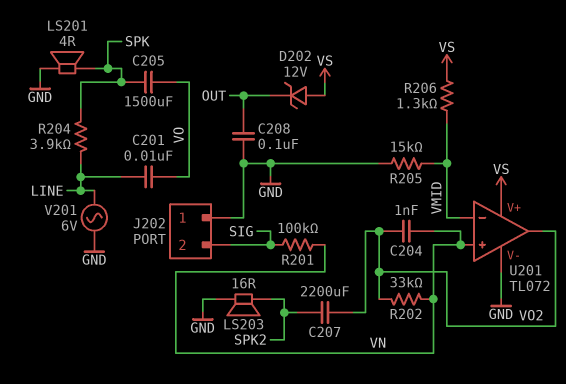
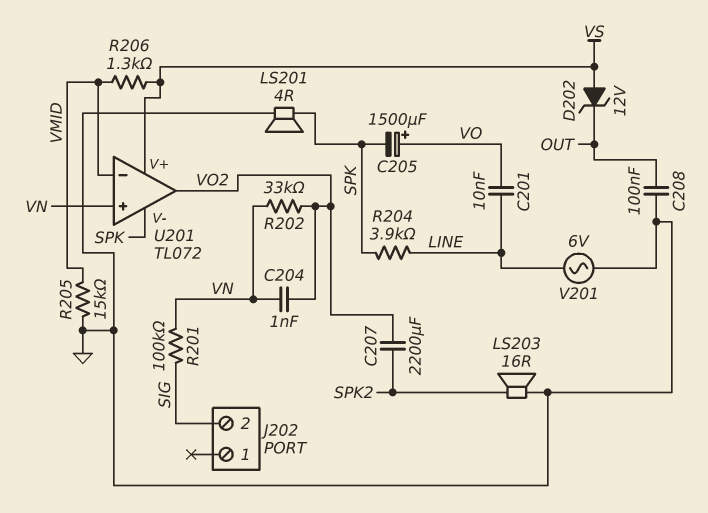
C205: 1500uF (SPK, VO) -> 1500uF (plus VO, minus SPK)
J202 pin 1: GND -> none
U201 pin V-: GND -> SPK

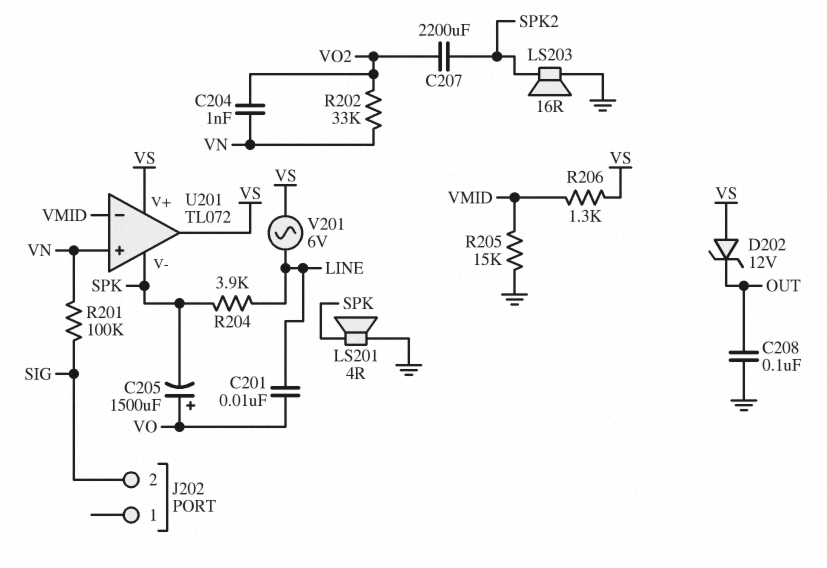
U201 pin out: VO2 -> VS
V201: AC 6V (GND, LINE) -> AC 6V (LINE, VS)

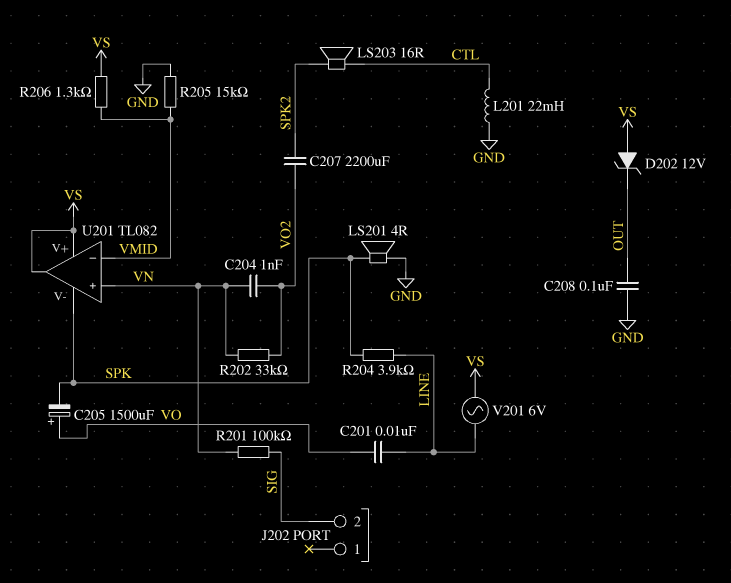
L201: none -> 22mH (CTL, GND)
LS203: speaker 16R (GND, SPK2) -> speaker 16R (CTL, SPK2)
U201: TL072 -> TL082

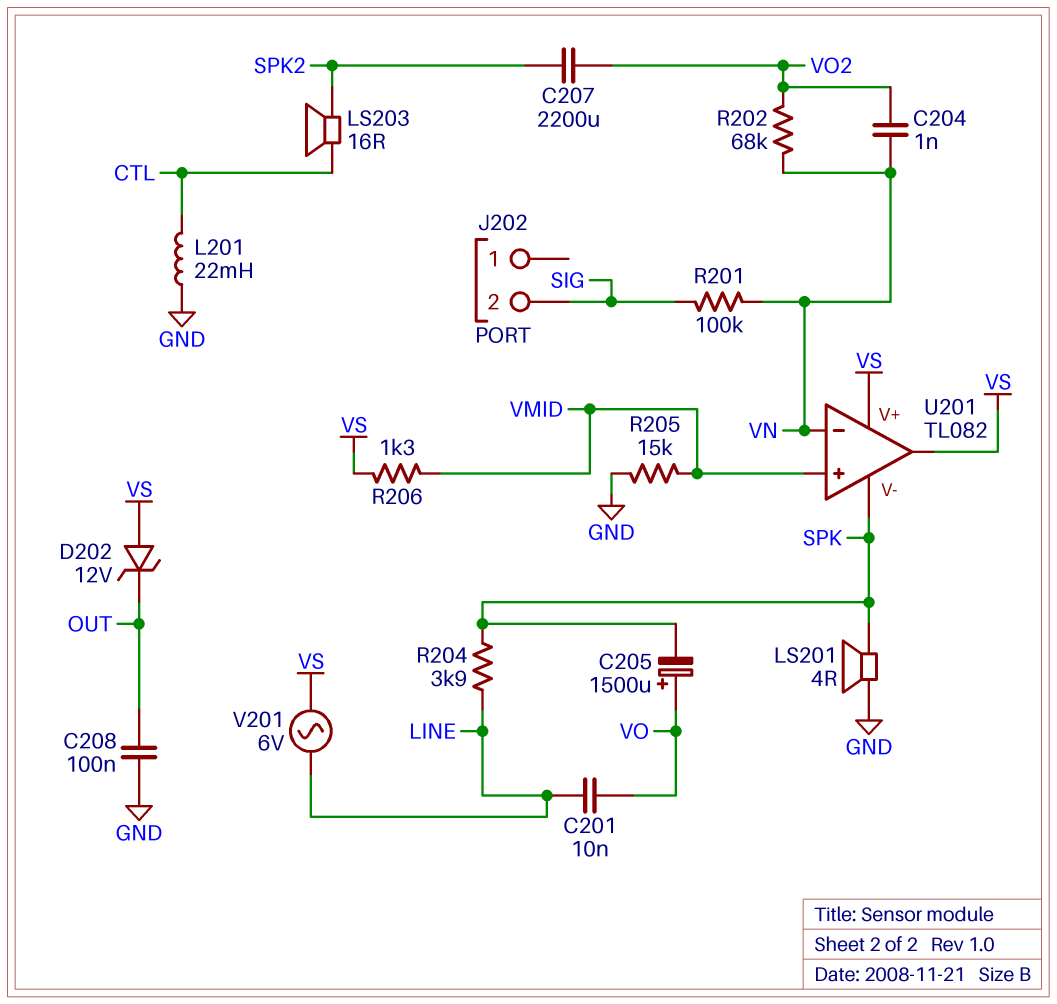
R202: 33k (VN, VO2) -> 68k (VN, VO2)
U201 pin in+: VN -> VMID
U201 pin in-: VMID -> VN

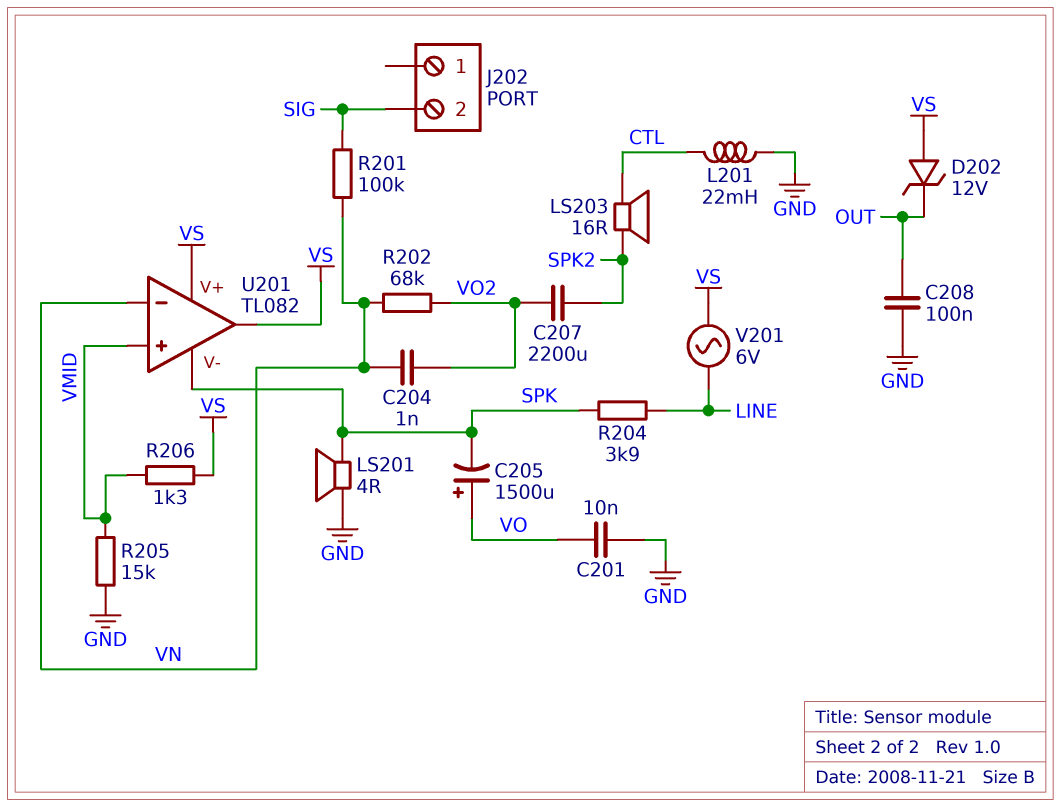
C201: 10nF (LINE, VO) -> 10nF (GND, VO)

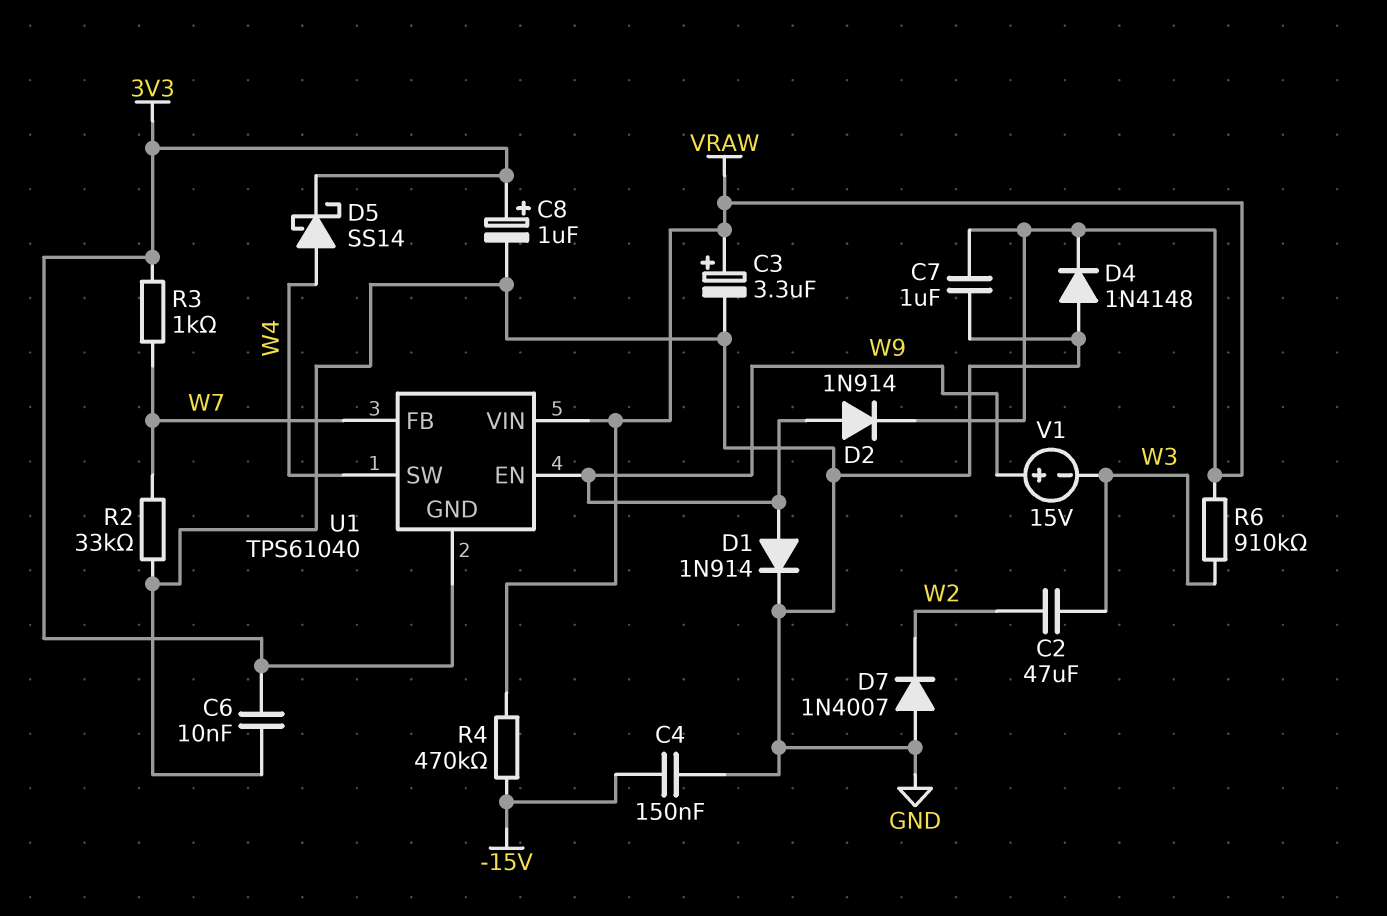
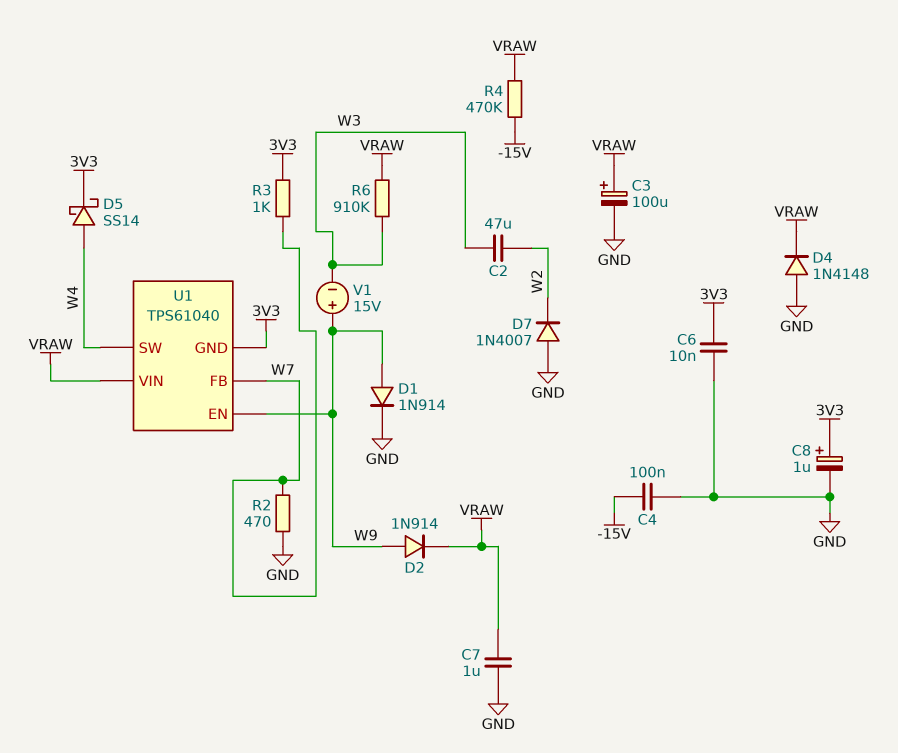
C3: 3.3uF (plus VRAW, minus GND) -> 100uF (plus VRAW, minus GND)
C4: 150nF (-15V, GND) -> 100nF (-15V, GND)
R2: 33k (GND, W7) -> 470 (GND, W7)

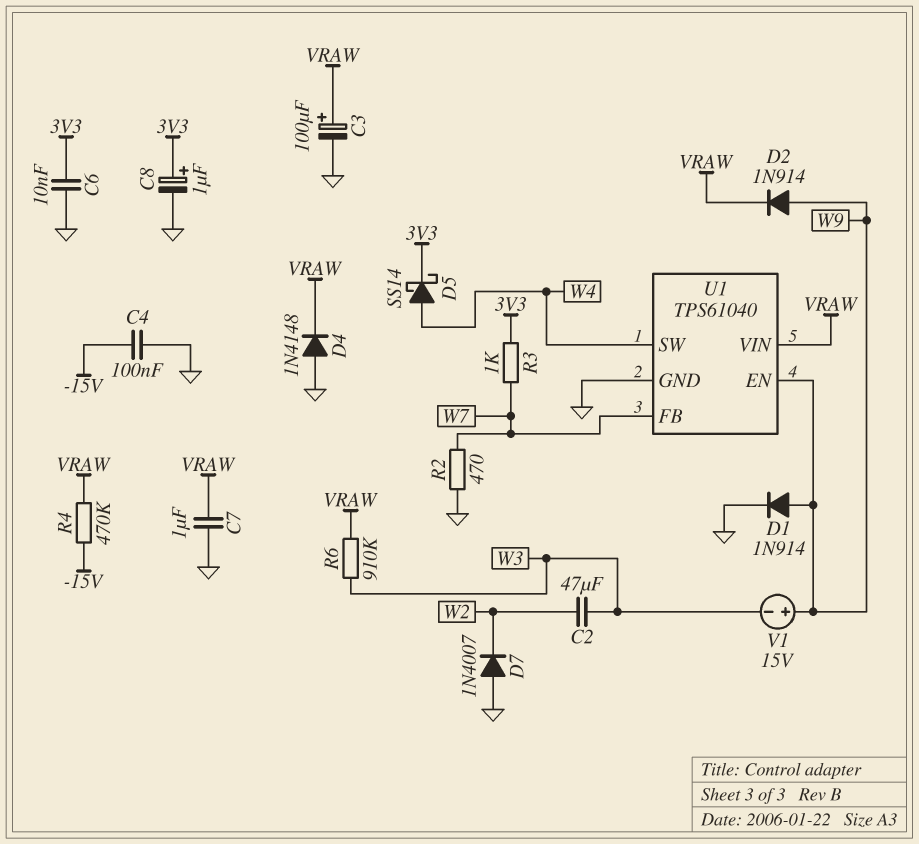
U1 pin GND: 3V3 -> GND

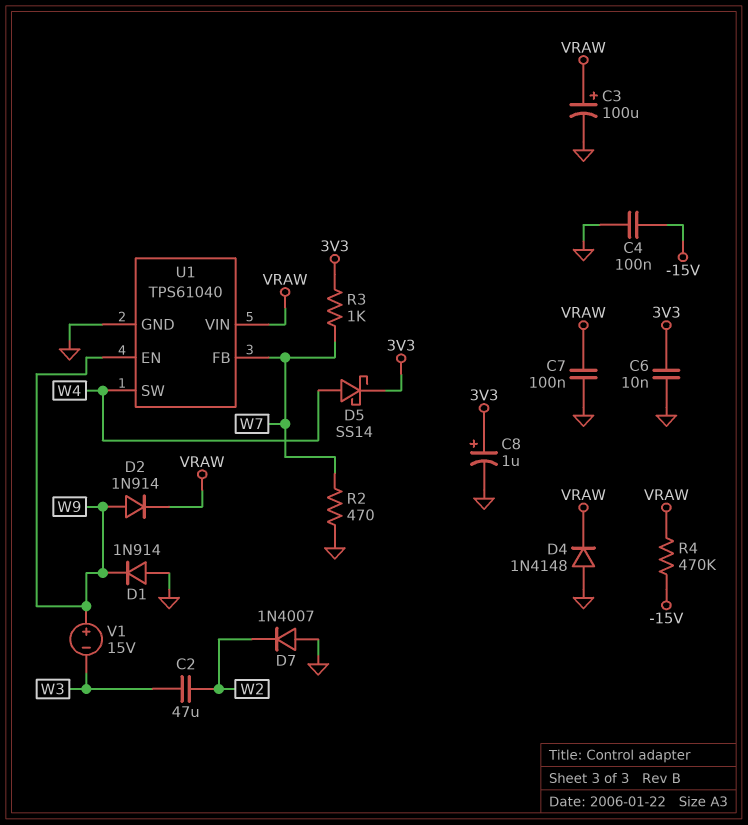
C7: 1uF (GND, VRAW) -> 100nF (GND, VRAW)
D1: diode 1N914 (A W9, K GND) -> diode 1N914 (A GND, K W9)
R6: 910k (VRAW, W3) -> none

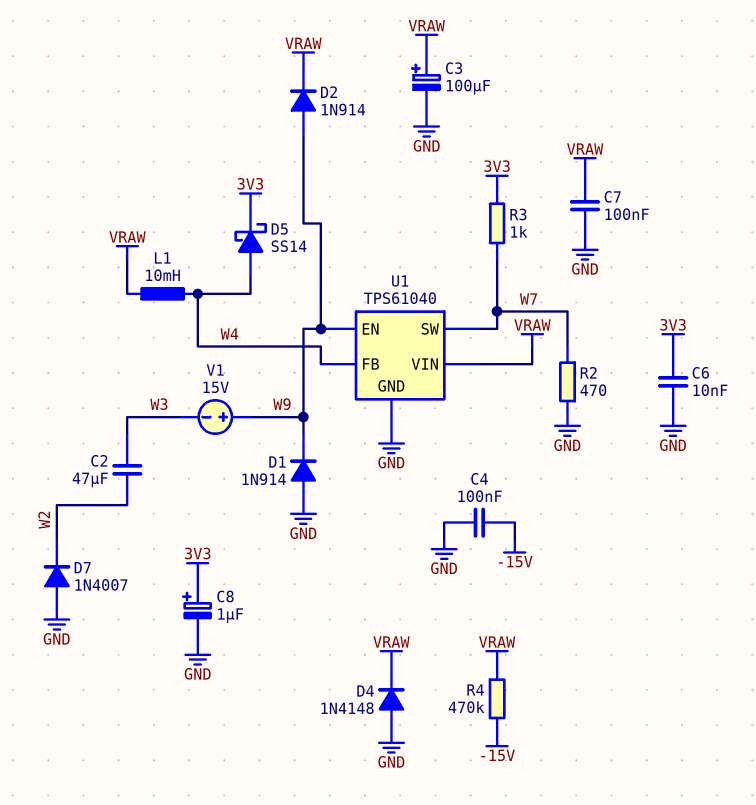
L1: none -> 10mH (VRAW, W4)
U1 pin FB: W7 -> W4
U1 pin SW: W4 -> W7

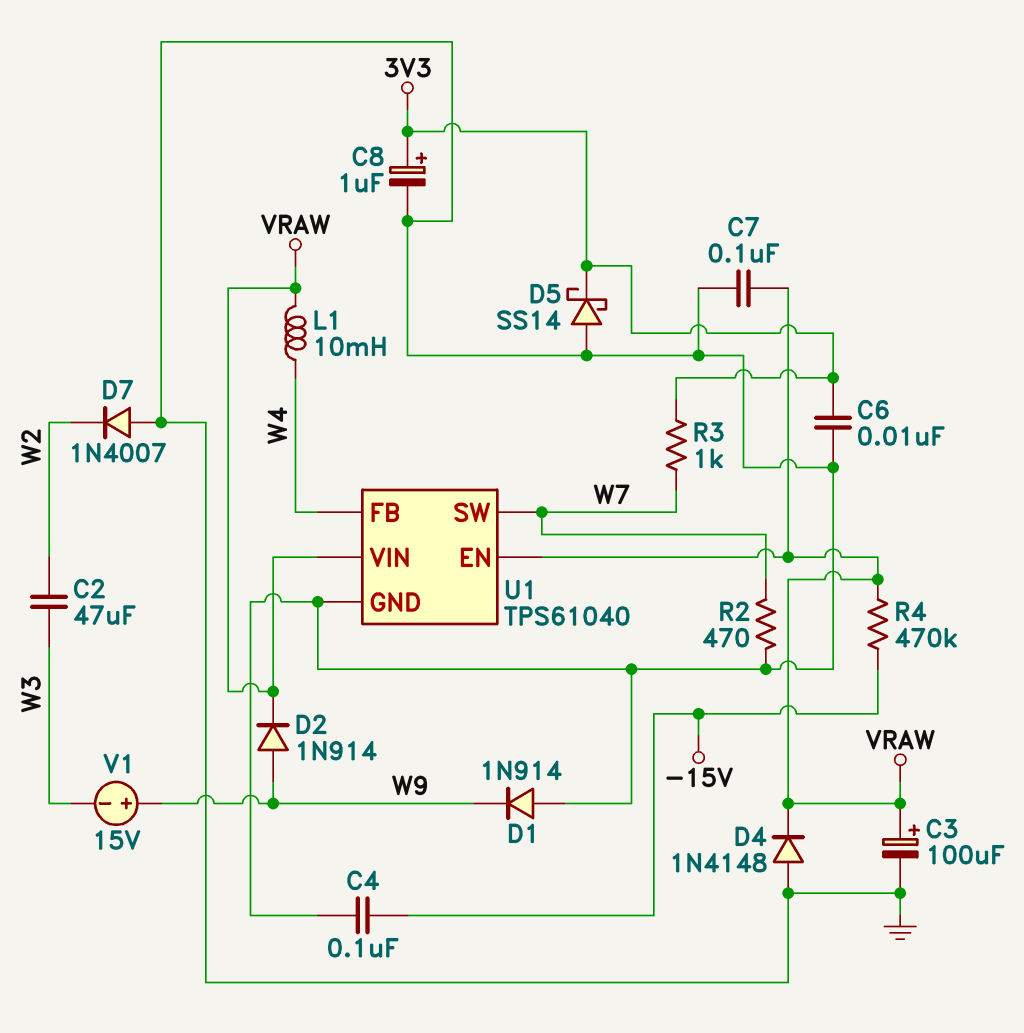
D5: schottky SS14 (A W4, K 3V3) -> schottky SS14 (A GND, K 3V3)
U1 pin EN: W9 -> VRAW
----------
● **Work to be completed**: Where a line of the listing includes the word "minus", add it to the tally, and give the final number and nothing more.

● **Result of this exercise**: 2